== Work instructions ==
Reading the listing below, count the lines that contain the word "none" and give that count alone.

== Stored data ==
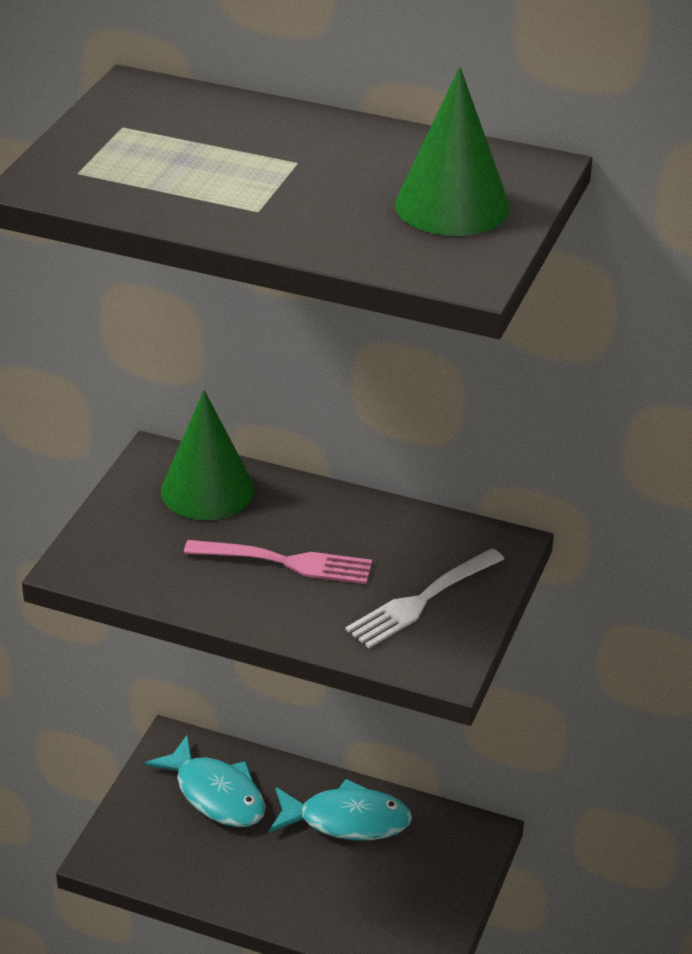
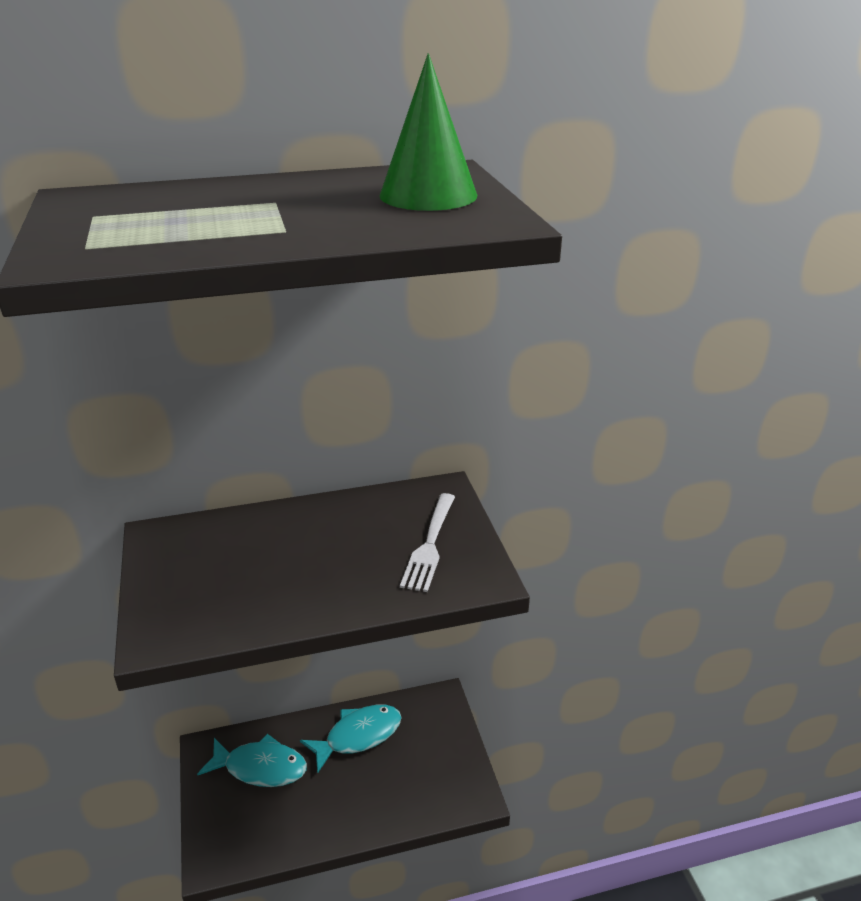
camera: 35 degrees left, 5 degrees down
(207, 490) = (214, 540): green cone -> none
(286, 562) = (315, 562): pink fork -> none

== Solution for this exercise ==
2